[Object matching data]
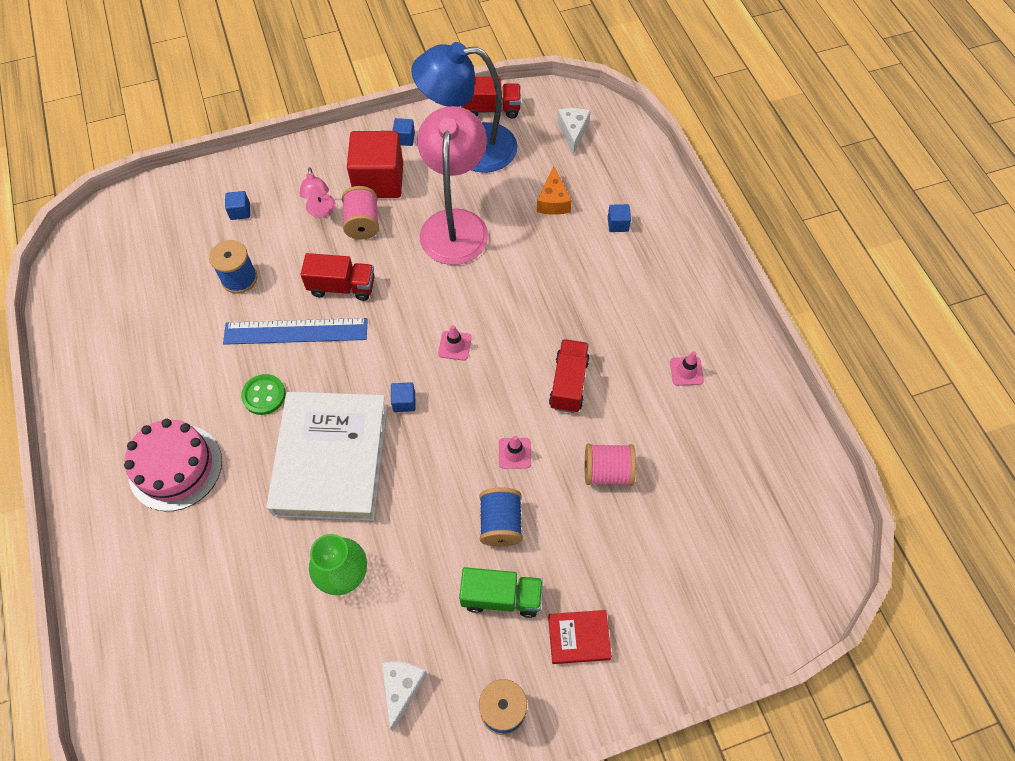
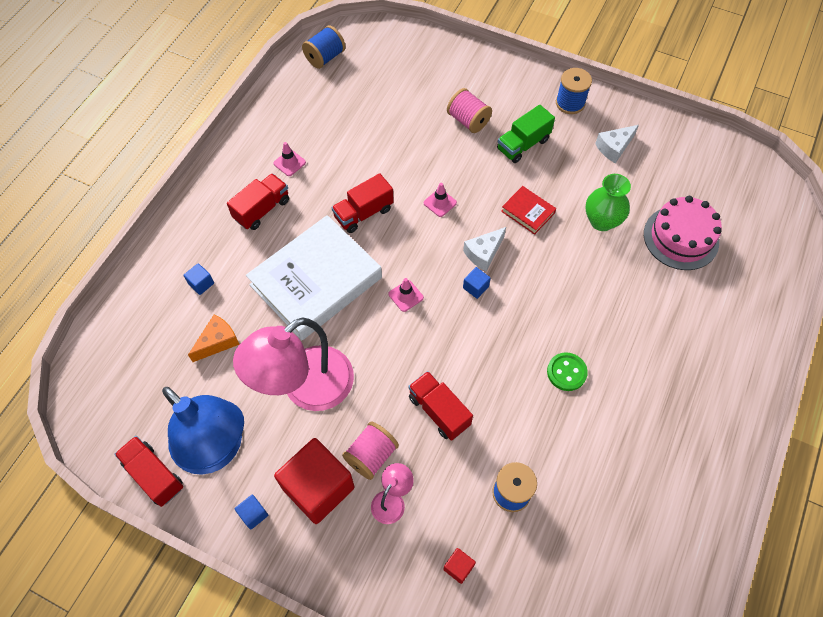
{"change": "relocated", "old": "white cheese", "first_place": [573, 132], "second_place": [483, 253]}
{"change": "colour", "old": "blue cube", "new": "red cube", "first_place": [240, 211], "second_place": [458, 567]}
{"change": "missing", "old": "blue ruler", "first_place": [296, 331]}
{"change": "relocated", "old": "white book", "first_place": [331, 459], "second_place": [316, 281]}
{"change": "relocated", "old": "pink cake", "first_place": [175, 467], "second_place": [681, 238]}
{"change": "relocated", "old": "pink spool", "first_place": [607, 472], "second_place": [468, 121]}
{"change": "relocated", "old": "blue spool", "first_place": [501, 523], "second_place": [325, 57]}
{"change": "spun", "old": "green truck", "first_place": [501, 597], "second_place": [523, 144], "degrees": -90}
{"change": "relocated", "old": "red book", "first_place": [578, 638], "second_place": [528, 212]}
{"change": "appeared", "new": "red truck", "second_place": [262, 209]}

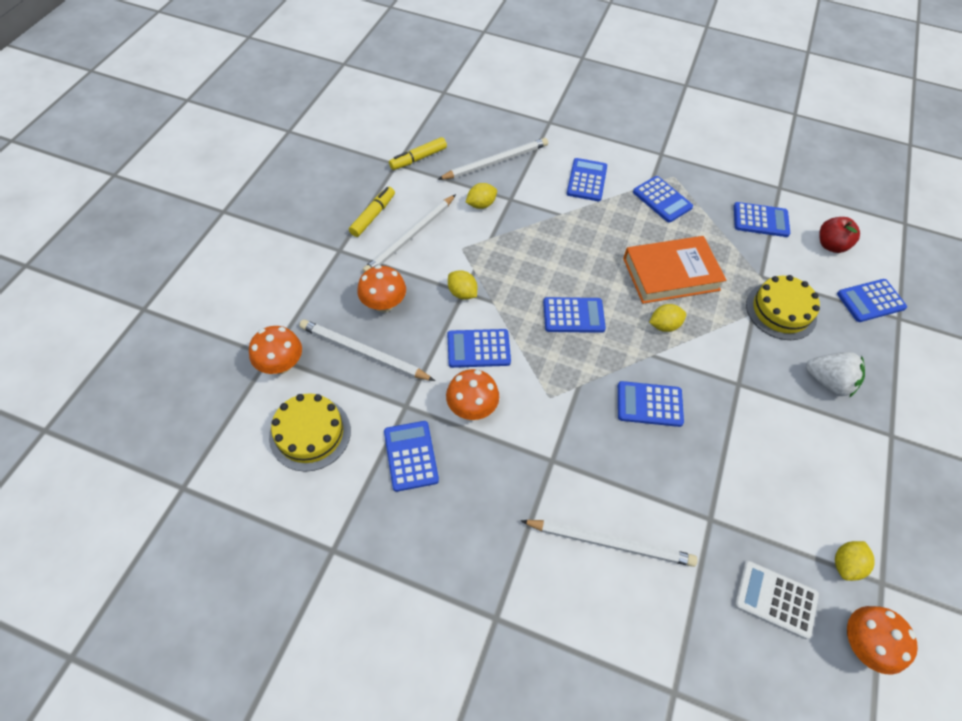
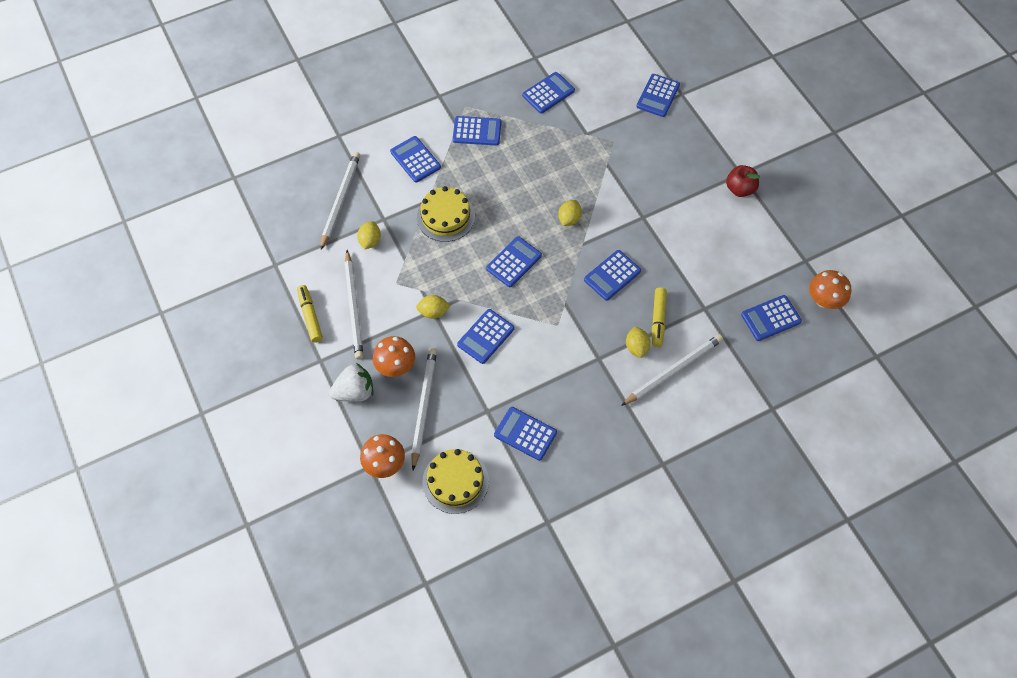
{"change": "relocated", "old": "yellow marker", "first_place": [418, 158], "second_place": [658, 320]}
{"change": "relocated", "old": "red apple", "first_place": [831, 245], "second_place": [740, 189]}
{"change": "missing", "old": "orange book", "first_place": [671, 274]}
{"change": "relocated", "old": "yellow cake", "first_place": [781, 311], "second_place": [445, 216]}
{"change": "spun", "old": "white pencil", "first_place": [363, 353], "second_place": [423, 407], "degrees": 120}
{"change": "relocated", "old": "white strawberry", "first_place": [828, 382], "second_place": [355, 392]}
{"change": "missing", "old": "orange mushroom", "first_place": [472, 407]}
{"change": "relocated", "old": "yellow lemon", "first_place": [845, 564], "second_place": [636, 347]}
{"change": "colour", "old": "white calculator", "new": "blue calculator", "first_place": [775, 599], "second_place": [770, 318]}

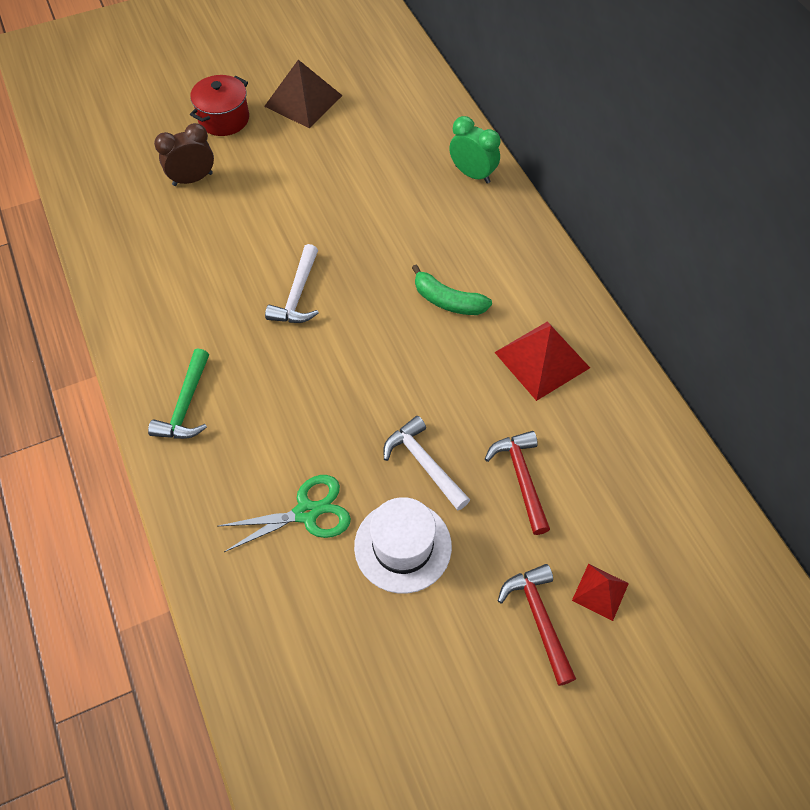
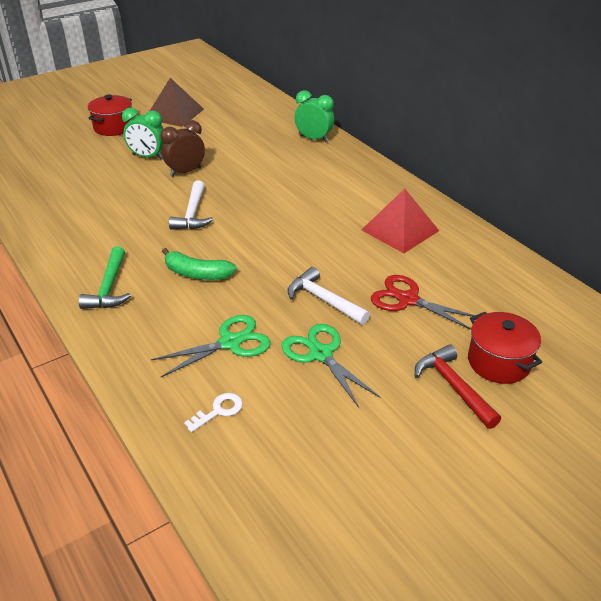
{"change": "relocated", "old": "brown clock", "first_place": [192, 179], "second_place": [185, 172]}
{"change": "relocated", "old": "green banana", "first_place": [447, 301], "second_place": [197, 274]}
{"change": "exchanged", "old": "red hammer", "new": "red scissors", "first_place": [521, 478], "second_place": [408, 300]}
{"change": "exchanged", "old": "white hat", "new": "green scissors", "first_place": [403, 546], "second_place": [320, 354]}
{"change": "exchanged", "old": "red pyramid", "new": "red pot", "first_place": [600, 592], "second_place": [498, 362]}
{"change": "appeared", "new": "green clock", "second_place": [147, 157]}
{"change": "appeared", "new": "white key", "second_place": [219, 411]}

[EXERCISE]:
Lines with the word "spun": copy each one from the data above.

[ANSWER BOX]:
{"change": "spun", "old": "green truck", "first_place": [501, 597], "second_place": [523, 144], "degrees": -90}
{"change": "spun", "old": "white pencil", "first_place": [363, 353], "second_place": [423, 407], "degrees": 120}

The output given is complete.